## THE TASK
From the start of the records through the line containing "Locate an element on the screen. The image", swap "cupcake" for "muffin" and write out those lines again with nothing else changed.

## TASK DATA
____________________
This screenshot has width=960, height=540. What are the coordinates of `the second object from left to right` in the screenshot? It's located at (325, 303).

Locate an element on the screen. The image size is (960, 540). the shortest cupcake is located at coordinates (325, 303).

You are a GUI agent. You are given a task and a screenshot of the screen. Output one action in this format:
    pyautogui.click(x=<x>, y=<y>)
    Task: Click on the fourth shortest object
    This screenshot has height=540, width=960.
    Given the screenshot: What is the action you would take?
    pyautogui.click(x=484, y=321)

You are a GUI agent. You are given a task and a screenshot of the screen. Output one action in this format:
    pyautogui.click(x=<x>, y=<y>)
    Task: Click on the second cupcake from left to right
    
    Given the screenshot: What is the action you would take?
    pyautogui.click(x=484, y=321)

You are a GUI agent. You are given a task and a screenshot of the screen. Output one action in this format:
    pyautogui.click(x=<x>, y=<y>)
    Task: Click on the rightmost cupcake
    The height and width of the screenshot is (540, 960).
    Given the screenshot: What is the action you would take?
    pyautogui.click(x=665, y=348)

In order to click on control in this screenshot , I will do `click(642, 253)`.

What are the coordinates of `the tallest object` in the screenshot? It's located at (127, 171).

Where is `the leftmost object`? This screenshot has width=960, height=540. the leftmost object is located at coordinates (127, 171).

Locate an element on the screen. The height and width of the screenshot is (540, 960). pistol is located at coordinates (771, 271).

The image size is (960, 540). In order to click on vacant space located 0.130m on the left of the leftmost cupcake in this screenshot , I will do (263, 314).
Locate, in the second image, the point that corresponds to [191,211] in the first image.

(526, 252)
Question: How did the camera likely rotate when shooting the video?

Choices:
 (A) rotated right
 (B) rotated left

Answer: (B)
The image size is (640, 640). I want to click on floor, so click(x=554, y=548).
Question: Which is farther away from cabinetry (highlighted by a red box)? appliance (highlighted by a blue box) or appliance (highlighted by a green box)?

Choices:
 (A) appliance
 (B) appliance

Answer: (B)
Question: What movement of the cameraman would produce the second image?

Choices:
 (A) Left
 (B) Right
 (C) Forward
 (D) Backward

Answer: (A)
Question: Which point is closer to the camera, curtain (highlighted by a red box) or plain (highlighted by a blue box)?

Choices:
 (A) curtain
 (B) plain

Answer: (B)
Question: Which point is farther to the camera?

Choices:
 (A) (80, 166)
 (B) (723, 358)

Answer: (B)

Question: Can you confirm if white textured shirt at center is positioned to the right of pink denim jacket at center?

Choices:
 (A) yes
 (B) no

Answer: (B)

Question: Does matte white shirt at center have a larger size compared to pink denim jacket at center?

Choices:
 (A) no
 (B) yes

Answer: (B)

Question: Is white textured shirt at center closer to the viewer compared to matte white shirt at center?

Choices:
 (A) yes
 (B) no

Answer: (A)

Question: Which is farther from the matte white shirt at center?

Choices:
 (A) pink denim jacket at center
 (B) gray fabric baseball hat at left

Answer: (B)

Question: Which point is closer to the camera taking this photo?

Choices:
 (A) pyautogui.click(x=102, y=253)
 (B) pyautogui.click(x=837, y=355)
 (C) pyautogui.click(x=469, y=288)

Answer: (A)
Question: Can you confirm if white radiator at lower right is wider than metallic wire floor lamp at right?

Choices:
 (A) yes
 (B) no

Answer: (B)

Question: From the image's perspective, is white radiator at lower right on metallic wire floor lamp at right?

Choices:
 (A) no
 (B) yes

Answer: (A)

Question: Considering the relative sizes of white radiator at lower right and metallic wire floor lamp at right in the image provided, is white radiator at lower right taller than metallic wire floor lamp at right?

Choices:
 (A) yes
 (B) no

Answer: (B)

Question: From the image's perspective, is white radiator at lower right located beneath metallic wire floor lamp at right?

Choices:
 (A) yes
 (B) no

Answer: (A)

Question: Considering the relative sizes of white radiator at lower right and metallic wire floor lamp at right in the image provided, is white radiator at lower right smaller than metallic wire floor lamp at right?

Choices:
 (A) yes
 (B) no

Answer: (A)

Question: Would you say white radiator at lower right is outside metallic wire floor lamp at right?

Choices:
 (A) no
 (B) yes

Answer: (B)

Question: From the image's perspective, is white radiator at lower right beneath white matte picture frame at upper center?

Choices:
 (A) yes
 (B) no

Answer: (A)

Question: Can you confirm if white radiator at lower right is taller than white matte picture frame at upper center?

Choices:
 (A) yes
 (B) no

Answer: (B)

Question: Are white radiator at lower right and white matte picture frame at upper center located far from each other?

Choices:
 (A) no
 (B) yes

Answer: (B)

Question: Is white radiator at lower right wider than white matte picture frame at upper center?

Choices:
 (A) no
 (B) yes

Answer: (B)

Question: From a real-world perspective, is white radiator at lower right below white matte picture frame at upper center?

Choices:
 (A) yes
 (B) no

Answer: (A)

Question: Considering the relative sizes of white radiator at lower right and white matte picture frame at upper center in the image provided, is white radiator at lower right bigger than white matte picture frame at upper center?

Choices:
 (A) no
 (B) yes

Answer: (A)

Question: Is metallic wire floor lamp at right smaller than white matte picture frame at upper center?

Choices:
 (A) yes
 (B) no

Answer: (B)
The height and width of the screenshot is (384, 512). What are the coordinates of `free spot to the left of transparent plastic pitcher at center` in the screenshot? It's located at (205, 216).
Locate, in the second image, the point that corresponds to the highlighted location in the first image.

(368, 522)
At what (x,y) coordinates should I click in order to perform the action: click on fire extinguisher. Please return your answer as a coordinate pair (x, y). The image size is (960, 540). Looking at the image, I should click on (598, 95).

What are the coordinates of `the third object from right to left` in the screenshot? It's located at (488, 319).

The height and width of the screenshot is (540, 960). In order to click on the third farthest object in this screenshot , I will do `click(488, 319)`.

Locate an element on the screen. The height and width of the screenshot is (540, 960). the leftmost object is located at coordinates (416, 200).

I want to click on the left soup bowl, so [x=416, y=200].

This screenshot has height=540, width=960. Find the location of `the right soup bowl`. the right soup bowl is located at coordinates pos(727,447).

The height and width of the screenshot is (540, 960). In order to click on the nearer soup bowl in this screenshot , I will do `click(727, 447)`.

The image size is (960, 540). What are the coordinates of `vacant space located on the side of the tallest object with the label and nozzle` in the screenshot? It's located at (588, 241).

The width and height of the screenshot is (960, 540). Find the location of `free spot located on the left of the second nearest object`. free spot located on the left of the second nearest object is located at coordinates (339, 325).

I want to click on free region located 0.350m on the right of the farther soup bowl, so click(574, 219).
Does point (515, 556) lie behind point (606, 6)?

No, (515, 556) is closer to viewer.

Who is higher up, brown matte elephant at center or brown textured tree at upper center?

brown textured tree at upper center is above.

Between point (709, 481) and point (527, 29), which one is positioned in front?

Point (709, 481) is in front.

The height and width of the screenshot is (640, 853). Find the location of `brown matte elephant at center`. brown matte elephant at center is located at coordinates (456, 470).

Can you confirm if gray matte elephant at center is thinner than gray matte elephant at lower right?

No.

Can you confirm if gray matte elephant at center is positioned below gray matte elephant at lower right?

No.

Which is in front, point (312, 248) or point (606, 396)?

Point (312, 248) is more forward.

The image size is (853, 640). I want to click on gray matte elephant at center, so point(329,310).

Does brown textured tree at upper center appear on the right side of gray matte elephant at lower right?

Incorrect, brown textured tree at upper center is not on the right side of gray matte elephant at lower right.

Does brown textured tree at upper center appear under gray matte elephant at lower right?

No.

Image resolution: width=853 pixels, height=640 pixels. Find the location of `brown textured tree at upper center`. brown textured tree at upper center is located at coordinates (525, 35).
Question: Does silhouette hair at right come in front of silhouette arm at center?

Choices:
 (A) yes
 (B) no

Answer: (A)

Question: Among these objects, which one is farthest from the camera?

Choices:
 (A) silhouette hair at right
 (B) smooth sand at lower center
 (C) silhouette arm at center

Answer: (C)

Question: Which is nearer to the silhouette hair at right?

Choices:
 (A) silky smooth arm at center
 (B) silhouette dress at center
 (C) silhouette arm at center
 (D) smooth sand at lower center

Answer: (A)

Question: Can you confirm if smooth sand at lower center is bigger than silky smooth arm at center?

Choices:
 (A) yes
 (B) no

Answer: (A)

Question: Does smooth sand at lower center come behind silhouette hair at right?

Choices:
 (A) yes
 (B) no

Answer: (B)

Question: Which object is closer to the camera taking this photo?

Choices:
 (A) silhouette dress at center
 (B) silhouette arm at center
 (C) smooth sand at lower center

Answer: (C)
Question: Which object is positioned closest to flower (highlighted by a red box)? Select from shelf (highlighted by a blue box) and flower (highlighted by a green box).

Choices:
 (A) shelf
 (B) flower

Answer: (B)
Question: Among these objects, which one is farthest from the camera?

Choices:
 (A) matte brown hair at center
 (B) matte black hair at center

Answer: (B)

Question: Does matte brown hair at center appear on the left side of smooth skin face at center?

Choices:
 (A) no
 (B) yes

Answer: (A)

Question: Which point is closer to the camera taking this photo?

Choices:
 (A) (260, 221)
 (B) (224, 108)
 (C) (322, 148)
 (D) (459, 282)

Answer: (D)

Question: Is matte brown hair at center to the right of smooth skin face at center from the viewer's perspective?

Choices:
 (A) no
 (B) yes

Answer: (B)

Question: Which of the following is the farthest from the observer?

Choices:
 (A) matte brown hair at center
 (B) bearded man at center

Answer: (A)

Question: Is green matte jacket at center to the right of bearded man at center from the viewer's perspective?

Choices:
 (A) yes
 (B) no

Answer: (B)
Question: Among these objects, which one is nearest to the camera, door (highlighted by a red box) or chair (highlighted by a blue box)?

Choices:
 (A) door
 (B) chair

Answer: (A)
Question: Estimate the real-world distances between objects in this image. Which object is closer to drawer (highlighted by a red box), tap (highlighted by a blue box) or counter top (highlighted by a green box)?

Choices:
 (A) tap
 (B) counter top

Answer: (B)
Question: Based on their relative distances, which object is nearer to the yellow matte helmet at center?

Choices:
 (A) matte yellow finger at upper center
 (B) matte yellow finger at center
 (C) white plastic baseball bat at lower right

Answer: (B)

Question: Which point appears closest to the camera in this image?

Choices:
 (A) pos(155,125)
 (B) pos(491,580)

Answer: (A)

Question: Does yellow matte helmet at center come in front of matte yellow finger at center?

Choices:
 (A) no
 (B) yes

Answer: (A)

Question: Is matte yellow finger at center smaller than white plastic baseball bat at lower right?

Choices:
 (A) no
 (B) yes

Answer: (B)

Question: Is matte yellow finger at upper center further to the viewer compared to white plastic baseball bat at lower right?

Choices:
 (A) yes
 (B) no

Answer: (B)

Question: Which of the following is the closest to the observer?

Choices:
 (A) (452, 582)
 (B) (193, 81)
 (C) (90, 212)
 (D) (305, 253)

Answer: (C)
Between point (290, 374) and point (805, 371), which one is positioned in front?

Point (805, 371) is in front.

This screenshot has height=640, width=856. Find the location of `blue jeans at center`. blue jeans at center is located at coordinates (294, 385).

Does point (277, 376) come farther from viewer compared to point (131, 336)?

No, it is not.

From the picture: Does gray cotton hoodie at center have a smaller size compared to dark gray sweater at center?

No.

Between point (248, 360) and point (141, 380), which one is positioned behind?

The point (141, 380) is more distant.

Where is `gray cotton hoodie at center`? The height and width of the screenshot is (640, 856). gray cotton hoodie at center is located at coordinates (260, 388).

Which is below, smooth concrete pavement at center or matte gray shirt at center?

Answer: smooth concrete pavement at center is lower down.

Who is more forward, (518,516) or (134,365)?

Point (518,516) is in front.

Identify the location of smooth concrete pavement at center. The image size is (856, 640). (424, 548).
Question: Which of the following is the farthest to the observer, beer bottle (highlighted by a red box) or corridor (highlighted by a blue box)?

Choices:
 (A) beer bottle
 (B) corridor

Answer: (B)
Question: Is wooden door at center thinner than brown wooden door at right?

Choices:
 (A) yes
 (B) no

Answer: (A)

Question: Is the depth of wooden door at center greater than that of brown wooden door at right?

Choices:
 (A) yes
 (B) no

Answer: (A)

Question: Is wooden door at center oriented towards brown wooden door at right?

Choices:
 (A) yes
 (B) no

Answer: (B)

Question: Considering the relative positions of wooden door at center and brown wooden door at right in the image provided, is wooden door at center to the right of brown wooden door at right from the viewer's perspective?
____________________
## SOLUTION FOR THIS EXERCISE
This screenshot has width=960, height=540. What are the coordinates of `the second object from left to right` in the screenshot? It's located at (325, 303).

Locate an element on the screen. The image size is (960, 540). the shortest muffin is located at coordinates (325, 303).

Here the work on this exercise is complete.